__Problem to work on__. Using the records below, report how many lines include "lime", and give no more than the number.

Data entries:
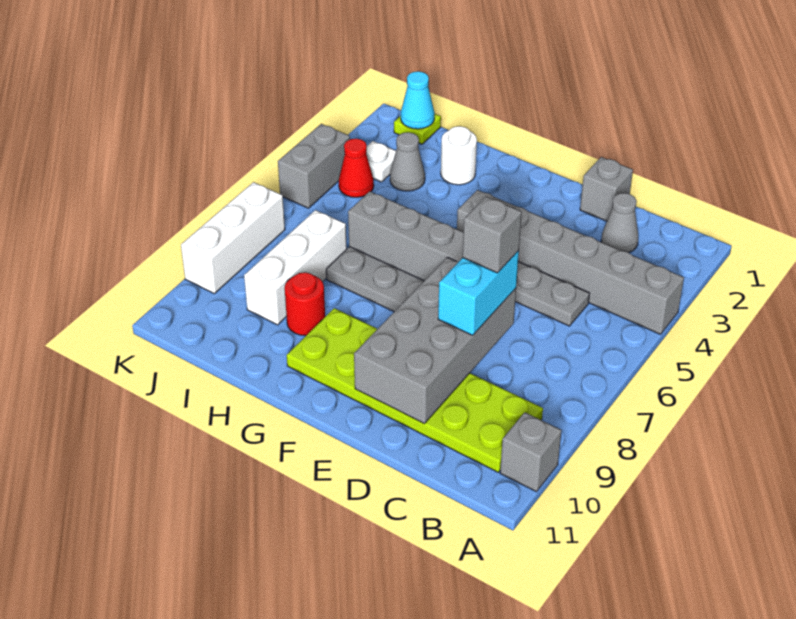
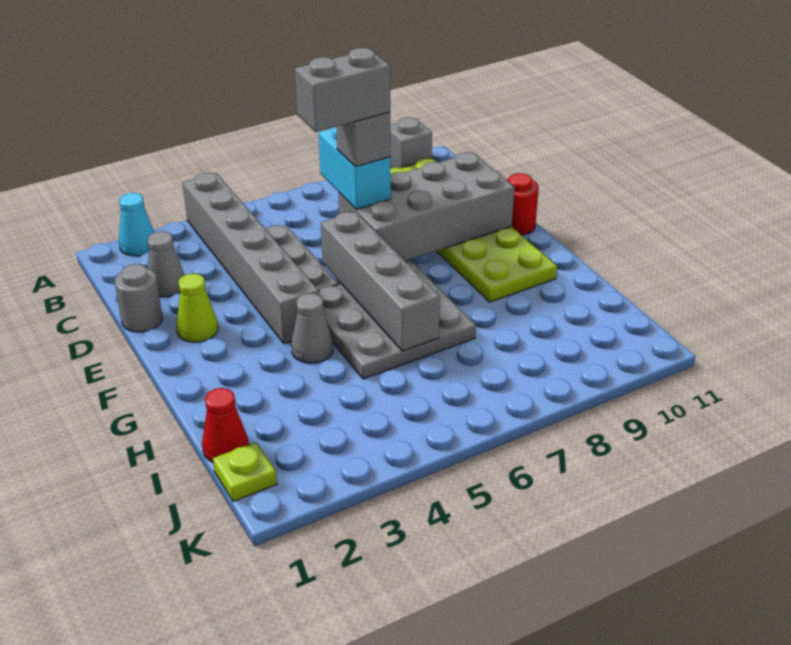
grey brick D1 level 1 -> grey round brick D1 level 1
cyan brick D7:D8 level 3 -> cyan brick C7:D7 level 3
none -> lime cone E2 level 1
white round brick H2 level 1 -> none
red round brick H9 level 1 -> red round brick E11 level 1
grey cone I3 level 1 -> grey cone G4 level 1
white brick I7:I9 level 1 -> none
cyan cone J1 level 2 -> cyan cone A2 level 1
white plate J3 level 1 -> none
red cone J4 level 1 -> red cone I1 level 1
grey brick K4:K5 level 1 -> grey brick D6:D7 level 5
white brick K7:K9 level 1 -> none

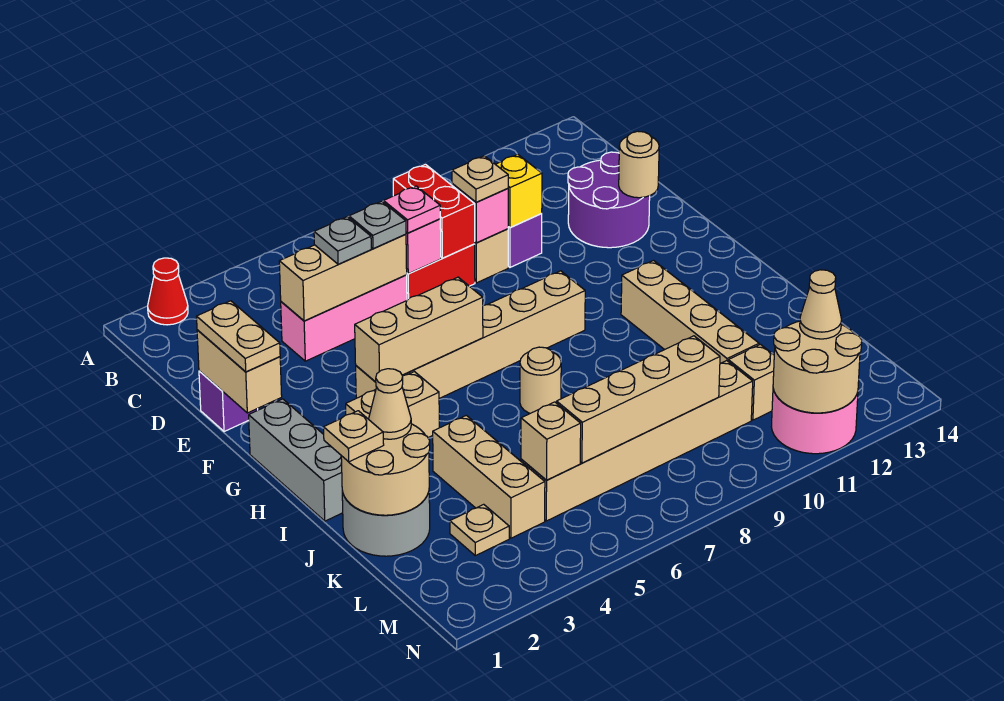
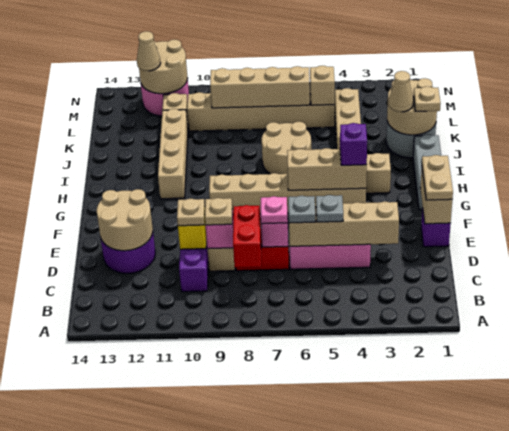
red cone A2 level 1 -> none
tan brick D4:D6 level 2 -> tan brick D3:D6 level 2
tan round brick E13 level 2 -> tan round brick D12:E13 level 2
none -> purple brick G4 level 3
tan round brick I7 level 1 -> tan round brick I6:J7 level 1
tan plate L3 level 1 -> tan plate D10 level 3

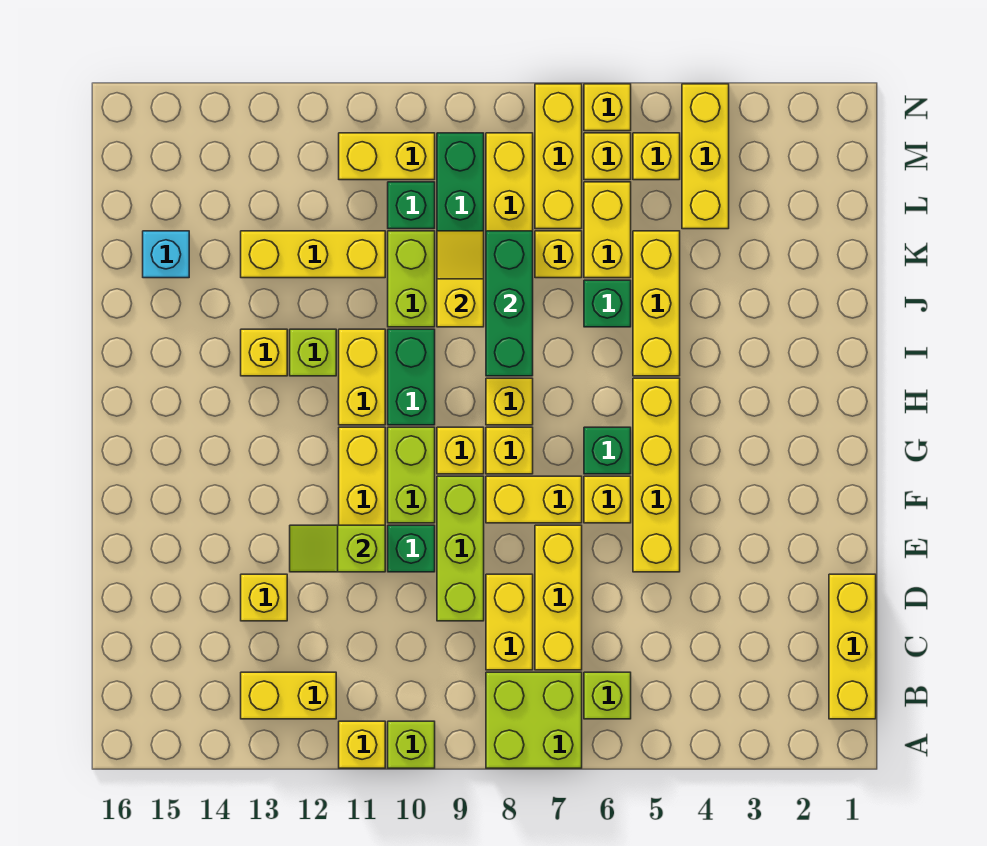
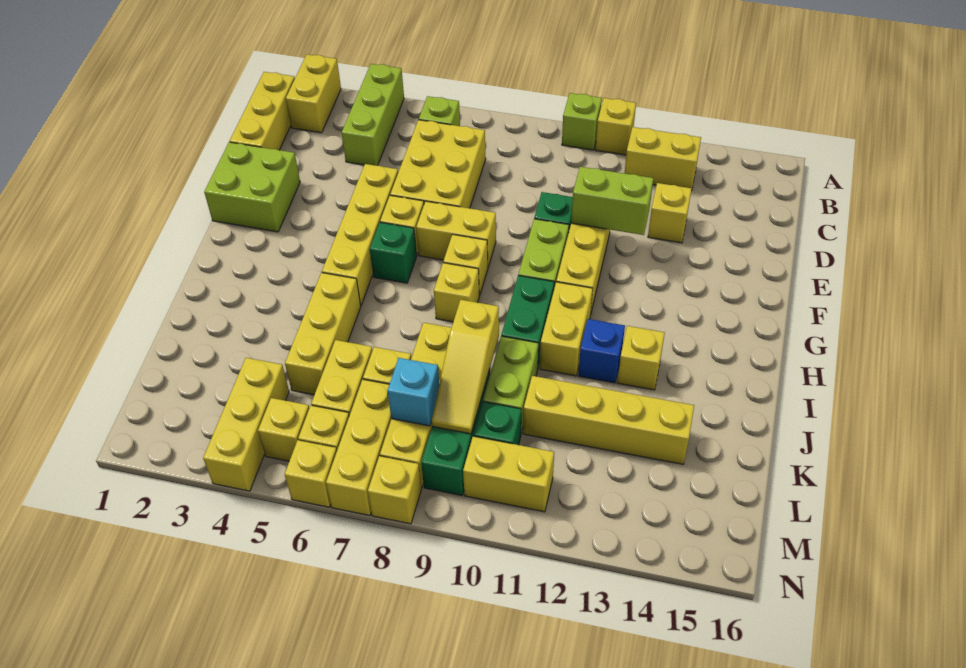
lime brick A7:B8 level 1 -> lime brick E1:F2 level 1
yellow brick C7:E7 level 1 -> yellow brick C6:E7 level 1
yellow brick C8:D8 level 1 -> yellow brick A2:B2 level 1
lime brick D9:F9 level 1 -> lime brick A4:C4 level 1
lime slope E11:E12 level 2 top 11 -> lime brick E11:E12 level 2
yellow brick G9 level 1 -> yellow brick N8 level 1
green brick I8:K8 level 2 -> none
lime brick I12 level 1 -> blue brick I12 level 1
green brick J6 level 1 -> none
yellow slope J9:K9 level 2 top J -> yellow slope J9:L9 level 2 top J
yellow brick K11:K13 level 1 -> yellow brick K11:K14 level 1
cyan brick K15 level 1 -> cyan brick L8 level 2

__Problem solution__. 5